BEGIN Records shown

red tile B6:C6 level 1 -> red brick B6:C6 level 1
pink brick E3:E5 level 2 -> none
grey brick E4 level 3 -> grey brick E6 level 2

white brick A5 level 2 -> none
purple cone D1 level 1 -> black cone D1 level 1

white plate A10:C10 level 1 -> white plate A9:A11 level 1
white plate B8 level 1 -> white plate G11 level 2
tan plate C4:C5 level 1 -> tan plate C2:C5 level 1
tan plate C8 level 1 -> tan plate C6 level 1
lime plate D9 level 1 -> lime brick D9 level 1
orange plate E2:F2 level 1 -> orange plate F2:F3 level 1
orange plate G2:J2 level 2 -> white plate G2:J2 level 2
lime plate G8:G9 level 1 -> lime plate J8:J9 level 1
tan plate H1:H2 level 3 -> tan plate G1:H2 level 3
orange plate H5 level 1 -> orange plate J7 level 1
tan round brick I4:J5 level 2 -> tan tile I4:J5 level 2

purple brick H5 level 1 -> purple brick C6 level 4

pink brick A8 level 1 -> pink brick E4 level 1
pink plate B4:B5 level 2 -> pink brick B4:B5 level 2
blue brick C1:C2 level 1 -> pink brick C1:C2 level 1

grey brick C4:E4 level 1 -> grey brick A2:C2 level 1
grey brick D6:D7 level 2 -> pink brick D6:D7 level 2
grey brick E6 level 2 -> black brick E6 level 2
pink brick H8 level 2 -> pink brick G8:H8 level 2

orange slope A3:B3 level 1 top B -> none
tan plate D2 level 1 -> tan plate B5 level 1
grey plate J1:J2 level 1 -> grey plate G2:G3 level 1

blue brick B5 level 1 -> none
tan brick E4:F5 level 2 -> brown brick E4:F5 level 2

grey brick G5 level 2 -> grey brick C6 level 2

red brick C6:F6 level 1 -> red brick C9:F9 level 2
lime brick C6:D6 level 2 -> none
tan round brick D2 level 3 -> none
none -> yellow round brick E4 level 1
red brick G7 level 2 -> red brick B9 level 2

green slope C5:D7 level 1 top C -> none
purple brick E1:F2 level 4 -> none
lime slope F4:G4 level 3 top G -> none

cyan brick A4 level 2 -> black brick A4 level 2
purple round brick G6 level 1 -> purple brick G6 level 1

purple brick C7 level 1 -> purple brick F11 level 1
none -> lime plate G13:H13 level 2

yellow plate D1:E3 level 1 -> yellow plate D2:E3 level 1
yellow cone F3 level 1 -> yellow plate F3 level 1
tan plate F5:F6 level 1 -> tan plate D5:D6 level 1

END Records shown

◆ Action item:
Reproduce exactly the final stretch of the listing, starting at the line that contains "yellow cone F3" and ending with the last line.

◆ Written answer:
yellow cone F3 level 1 -> yellow plate F3 level 1
tan plate F5:F6 level 1 -> tan plate D5:D6 level 1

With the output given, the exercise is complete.